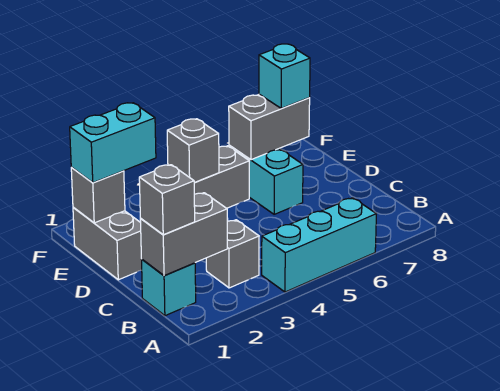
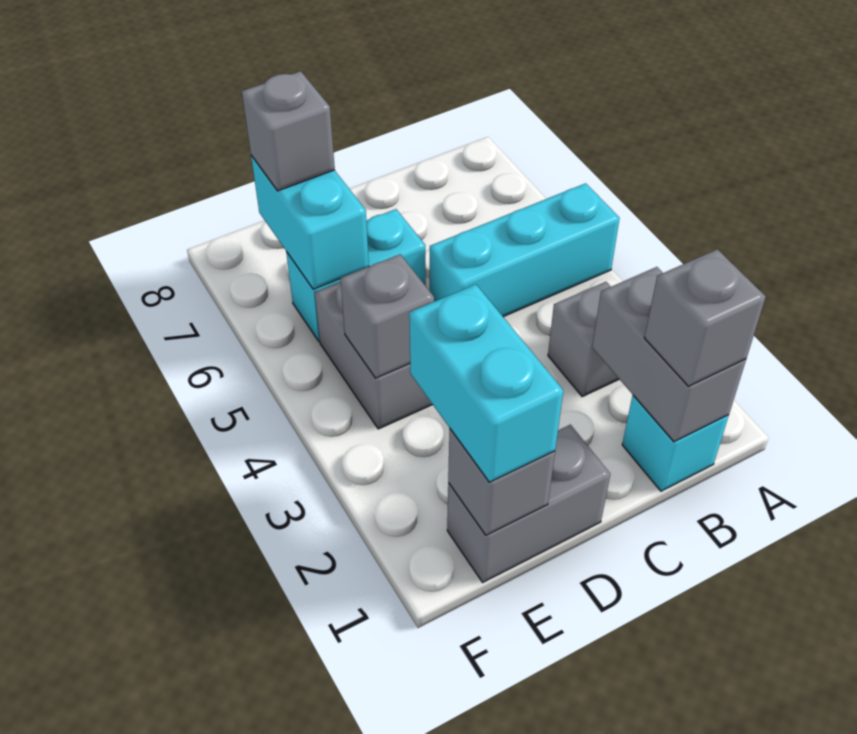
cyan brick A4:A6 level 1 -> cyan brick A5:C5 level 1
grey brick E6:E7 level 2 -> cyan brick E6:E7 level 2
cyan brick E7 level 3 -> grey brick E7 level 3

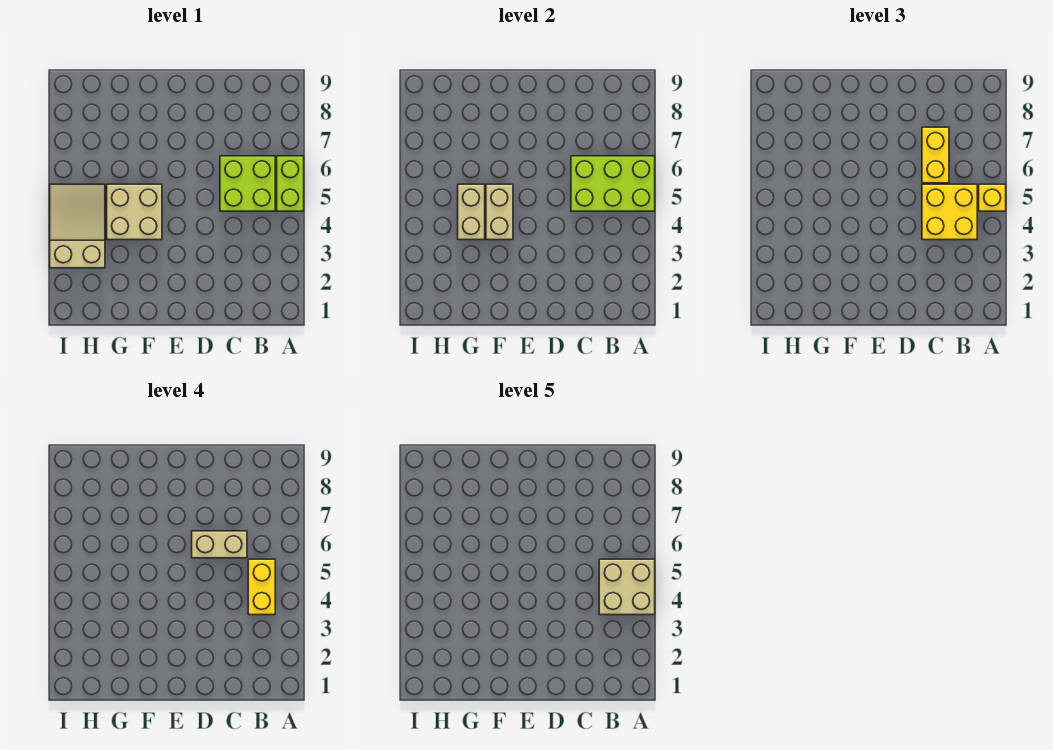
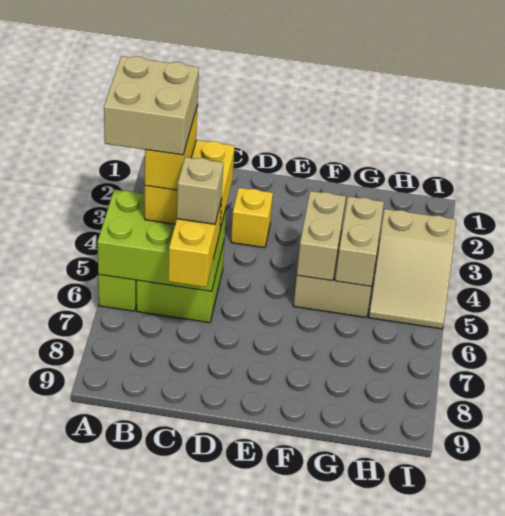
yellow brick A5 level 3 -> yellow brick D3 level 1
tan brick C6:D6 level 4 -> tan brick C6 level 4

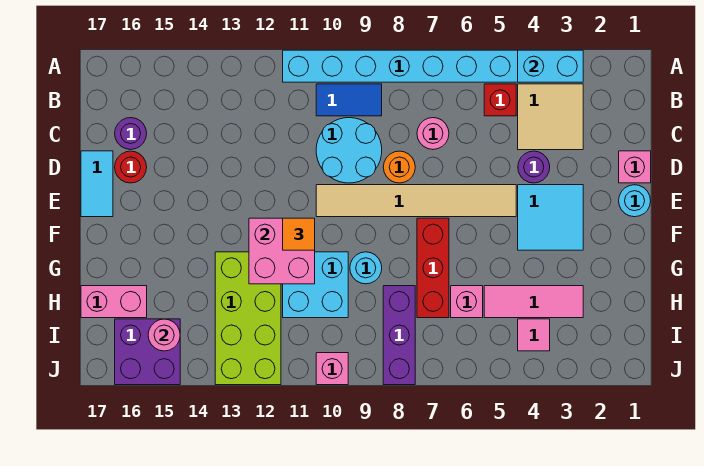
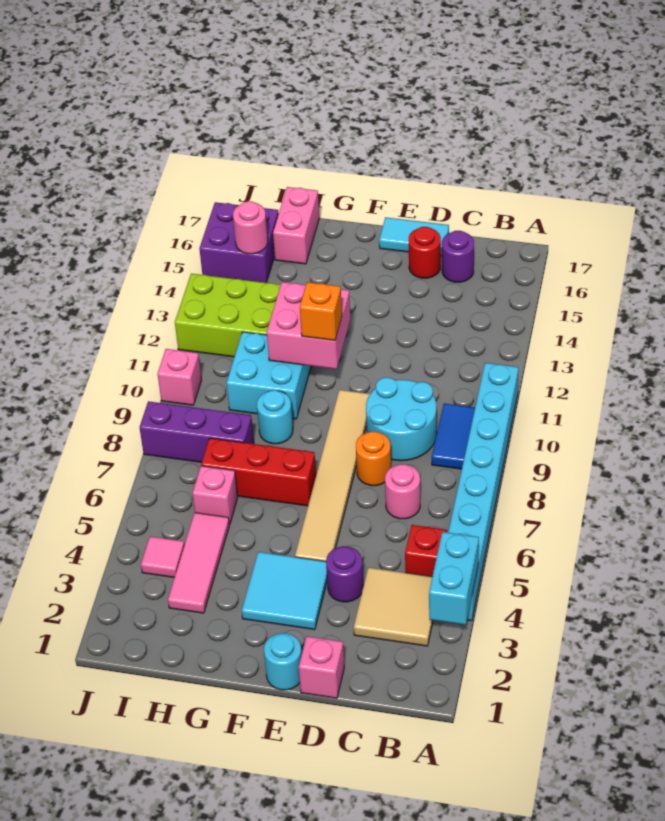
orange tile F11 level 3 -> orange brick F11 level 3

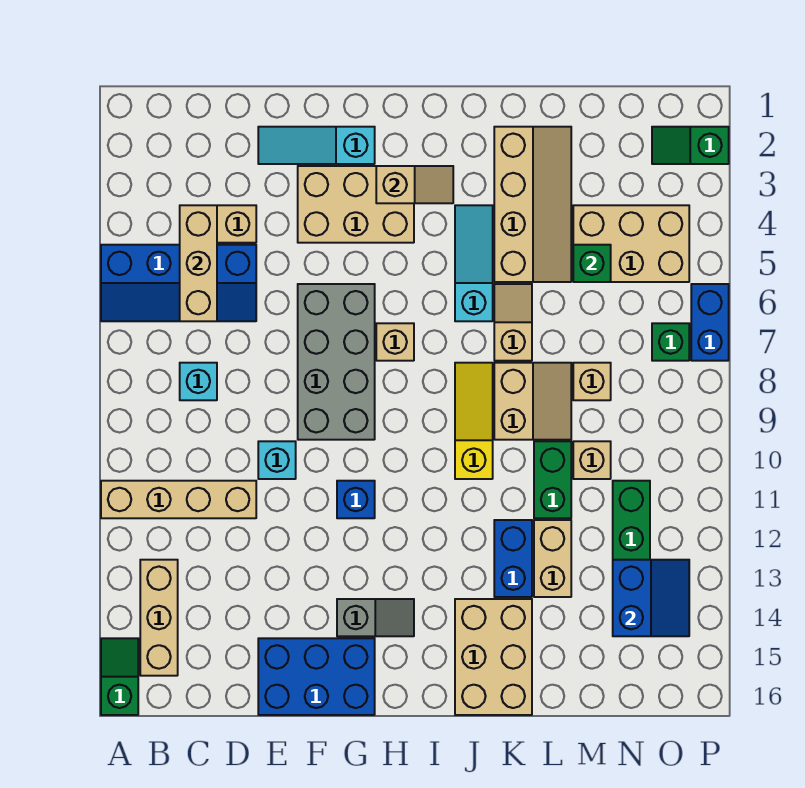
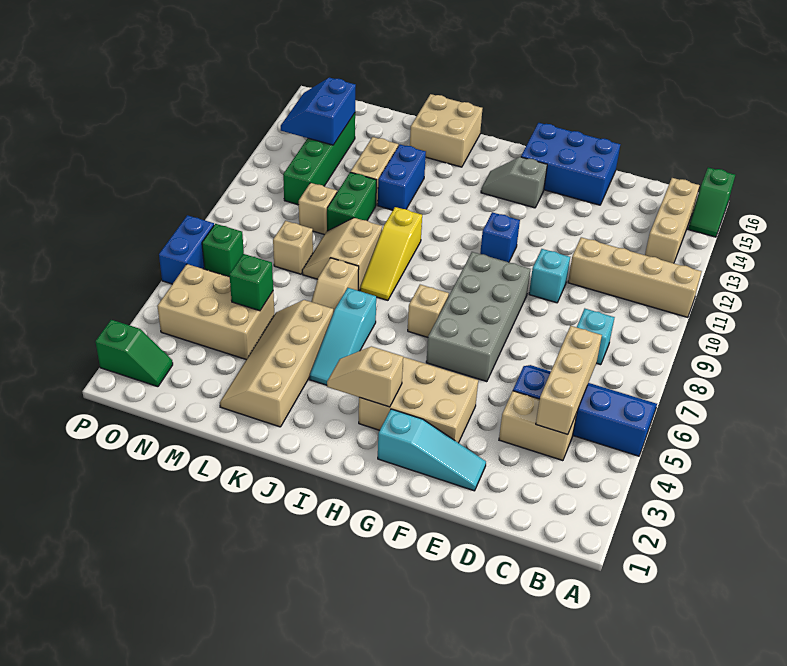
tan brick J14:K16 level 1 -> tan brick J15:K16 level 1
-*-*-
### Assigned task
Please quote the records above exactly, beginning at the line that contains "grey brick E6:E7" and ending at their last line. Leave the pictures out.

### Exercise answer
grey brick E6:E7 level 2 -> cyan brick E6:E7 level 2
cyan brick E7 level 3 -> grey brick E7 level 3

yellow brick A5 level 3 -> yellow brick D3 level 1
tan brick C6:D6 level 4 -> tan brick C6 level 4

orange tile F11 level 3 -> orange brick F11 level 3

tan brick J14:K16 level 1 -> tan brick J15:K16 level 1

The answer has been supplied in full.